Exercise description
Go through the records that follow and tally the lines with "cutting" in them; answer with the number alone.

= = = =

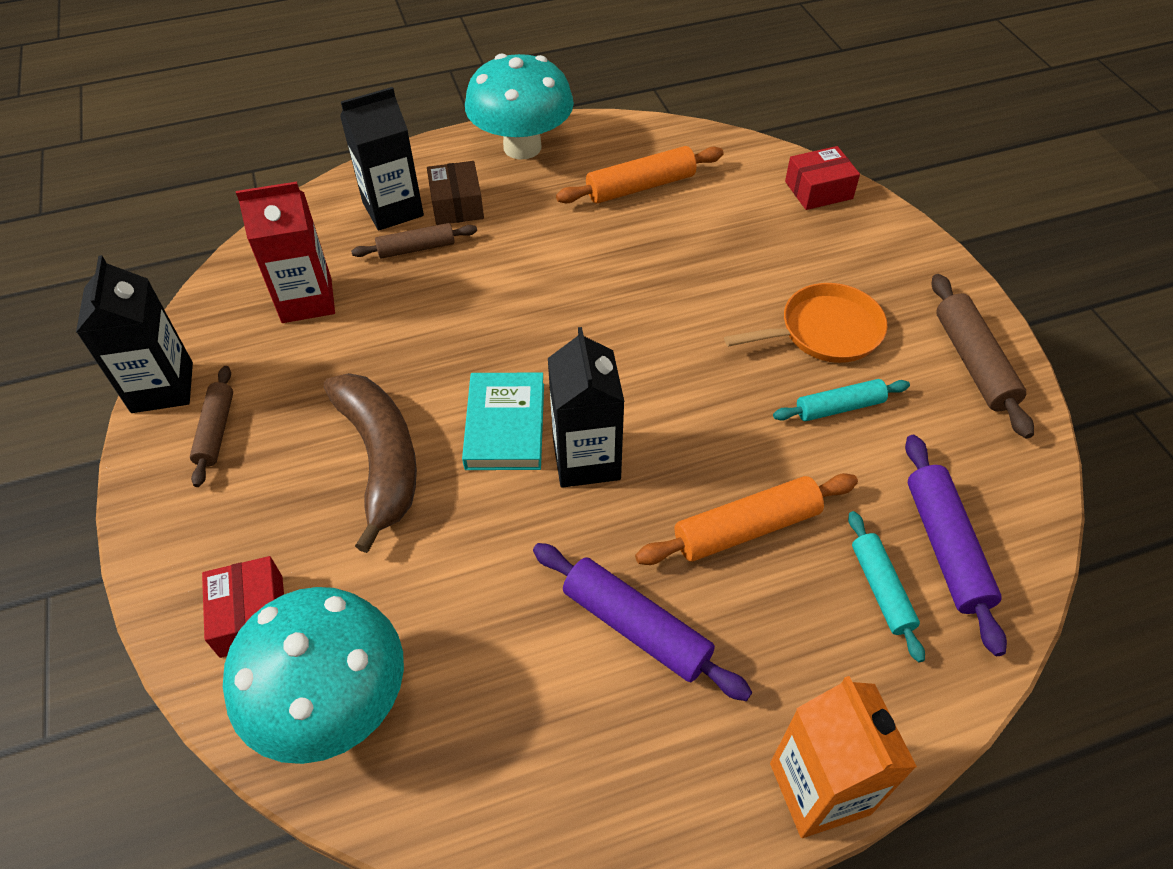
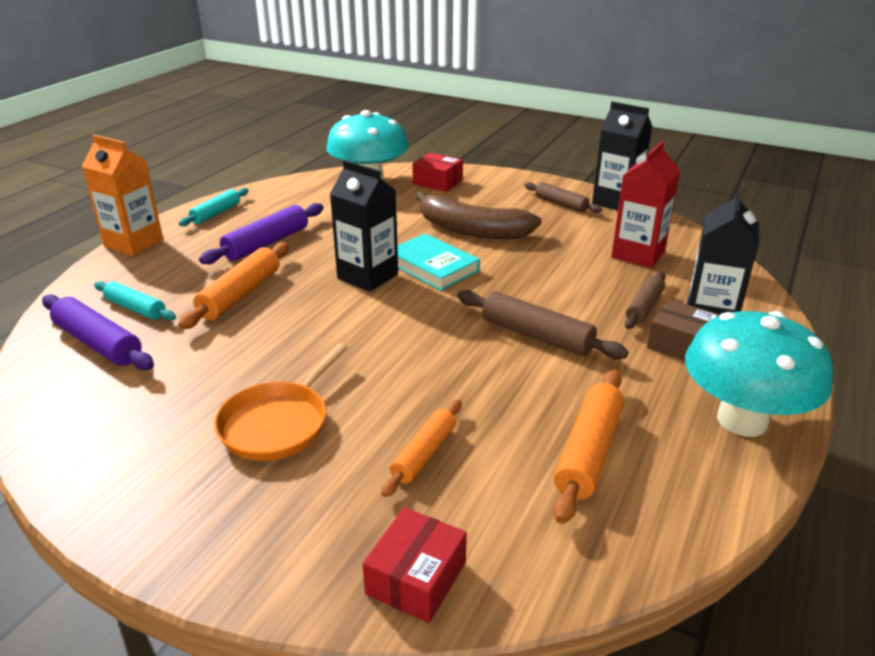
camera: 135 degrees right, 20 degrees down
(635, 627) = (266, 243): purple rolling pin -> purple rolling pin turned 45 degrees counterclockwise
(742, 246) = (424, 454): none -> orange rolling pin
(839, 407) = (224, 378): turquoise rolling pin -> turquoise rolling pin (216, 213)
(973, 362) = (117, 474): brown rolling pin -> brown rolling pin (537, 336)

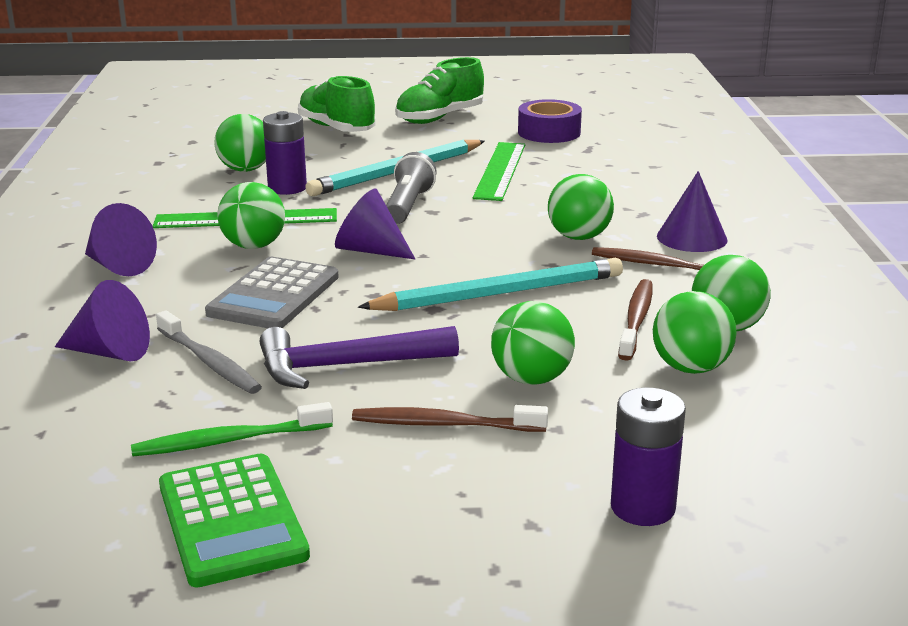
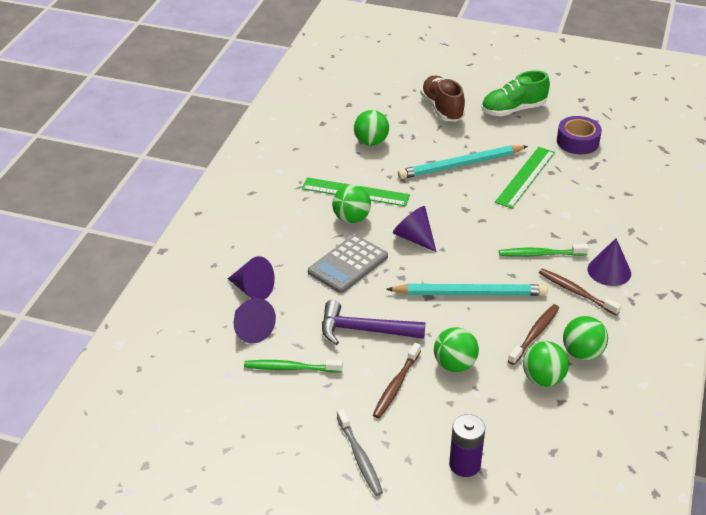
camera: 20 degrees right, 15 degrees up
(118, 266) = (274, 219): purple cone -> purple cone (251, 329)
(209, 362) = (298, 309): grey toothbrush -> grey toothbrush (359, 457)
(232, 520) = (276, 418): green calculator -> none
(287, 188) = (389, 166): purple battery -> none
(336, 128) = (442, 108): green shoe -> brown shoe
(408, 206) = (453, 200): grey flashlight -> none
(445, 424) = (396, 385): brown toothbrush -> brown toothbrush turned 90 degrees counterclockwise
(579, 237) = (540, 254): green ball -> green toothbrush

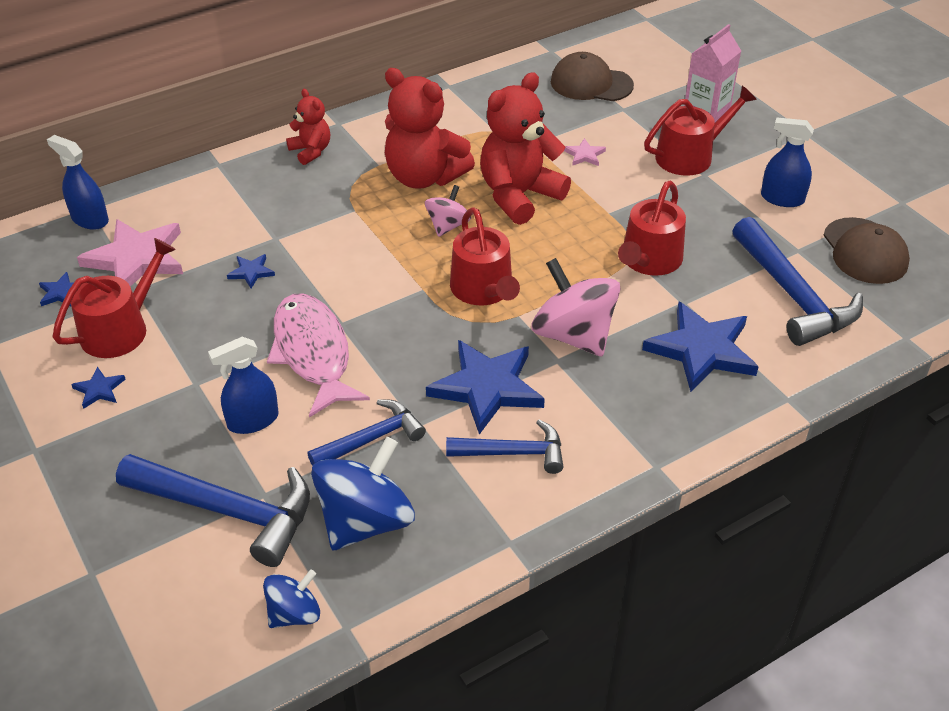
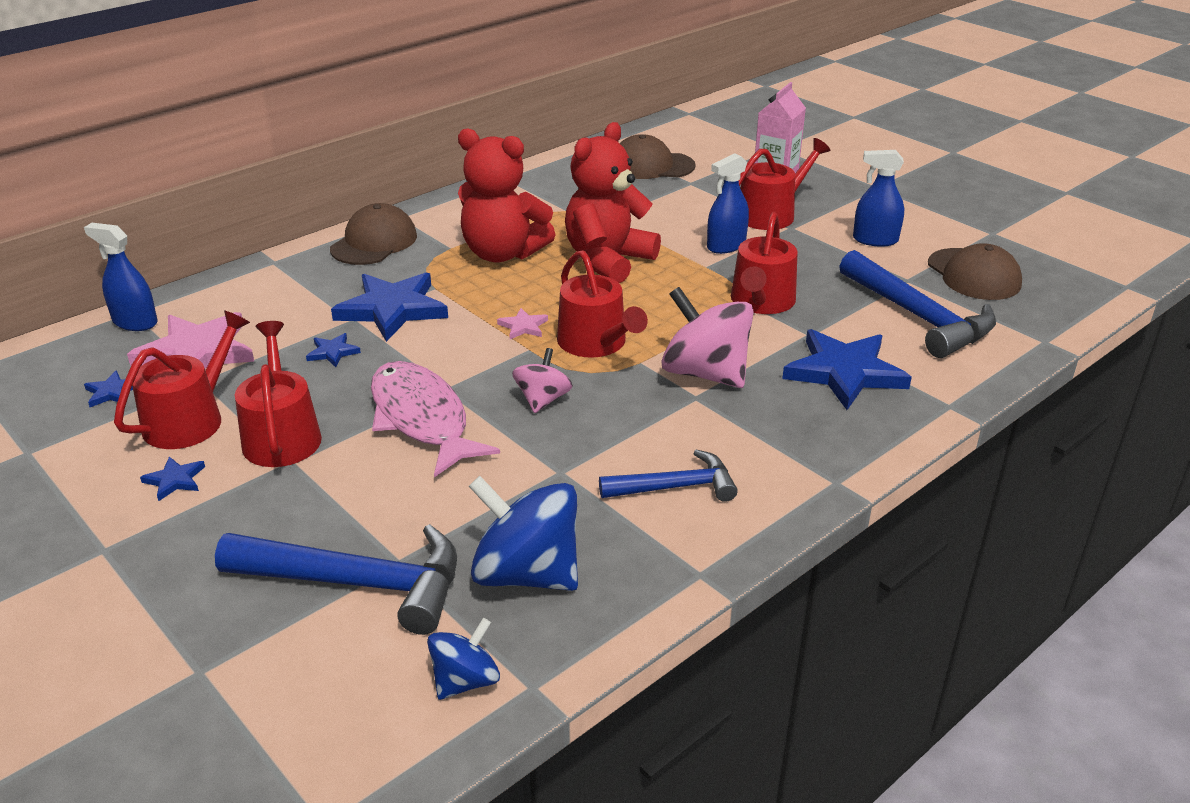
camera: 10 degrees left, 10 degrees down
(193, 355) = (281, 435): none -> red watering can
(253, 420) = (367, 490): blue spray bottle -> blue spray bottle (726, 246)
(311, 151) = (374, 242): red teddy bear -> brown cap
(366, 521) = (526, 573): blue spinning top -> blue spinning top turned 90 degrees counterclockwise
(372, 438) = (511, 492): blue hammer -> none
(448, 226) = (540, 292): pink spinning top -> pink spinning top (543, 400)
(487, 387) = (627, 430): blue star -> blue star (392, 309)
(584, 155) = (664, 222): pink star -> pink star (523, 326)

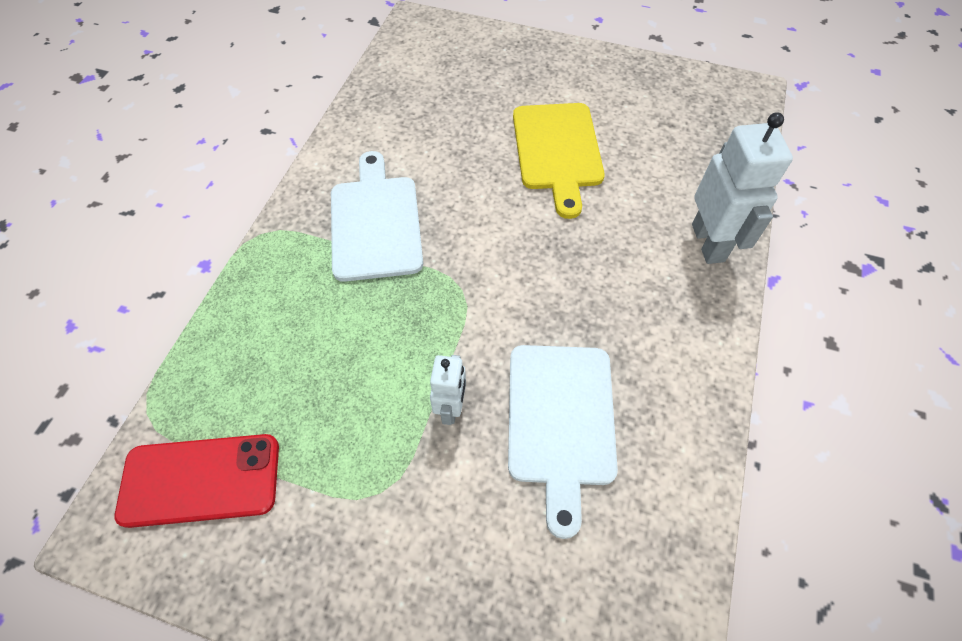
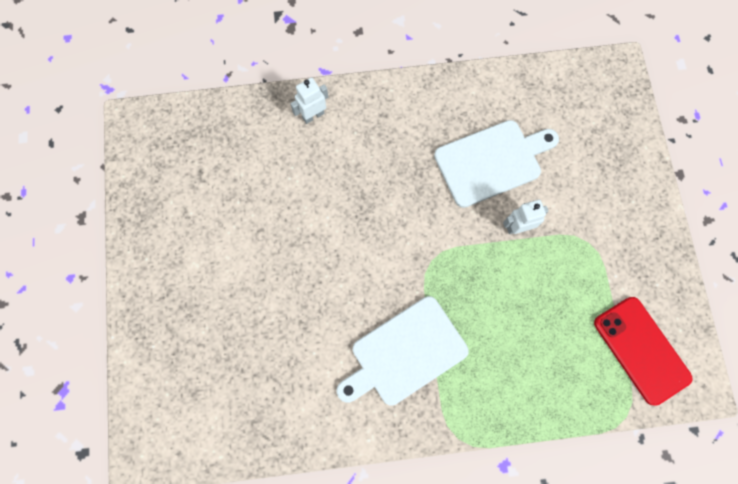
camera: 115 degrees left, 15 degrees up
(557, 151) = (267, 248): yellow cutting board -> none
(708, 243) = (313, 115): white robot -> white robot, size x0.57

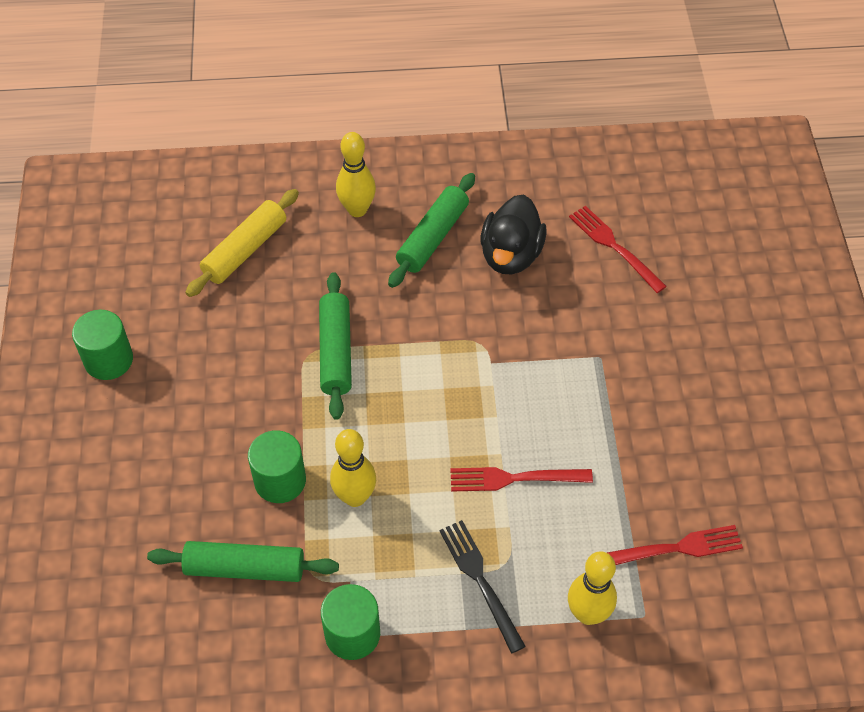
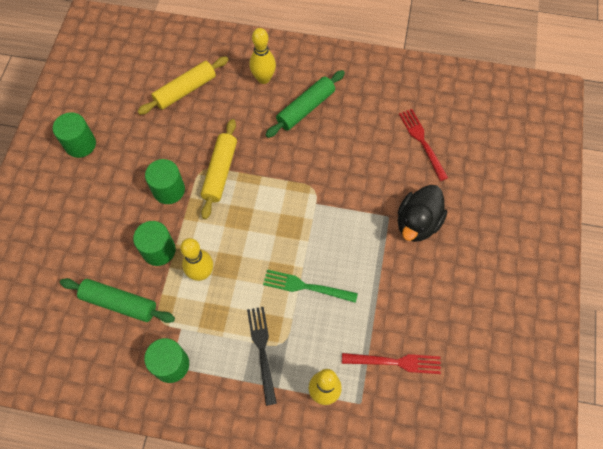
camera: 15 degrees right, 10 degrees up
(267, 393) = (169, 190): none -> green cylinder
(336, 351) = (220, 172): green rolling pin -> yellow rolling pin
(511, 255) = (352, 132): black duck -> black duck (417, 223)
(514, 479) = (305, 286): red fork -> green fork

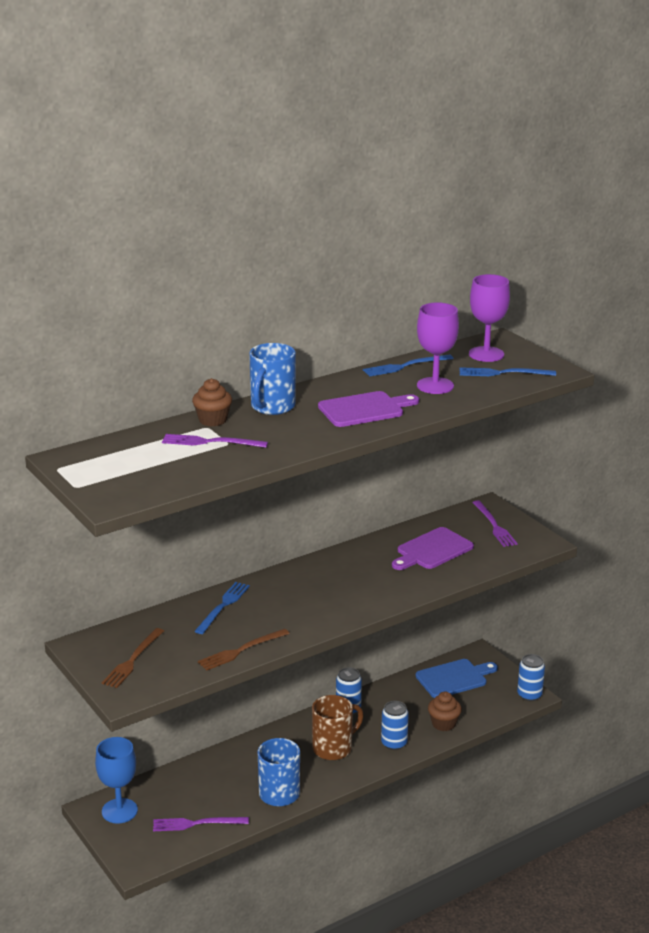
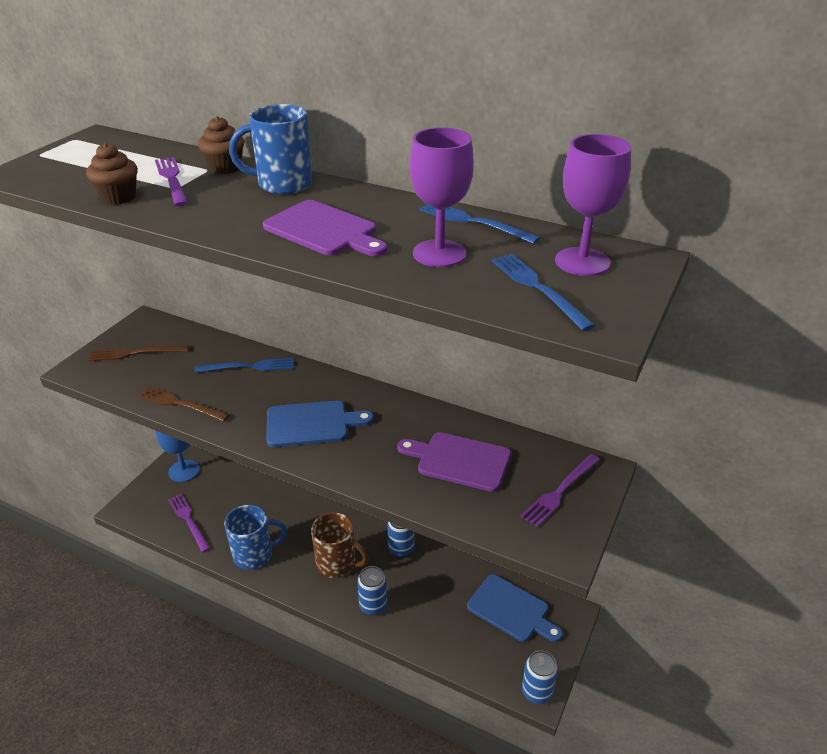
camera: 60 degrees right, 10 degrees up
(332, 596) = (312, 424): none -> blue cutting board
(443, 724) = (430, 633): brown cupcake -> brown cupcake (118, 197)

= = = =

Response to the task
2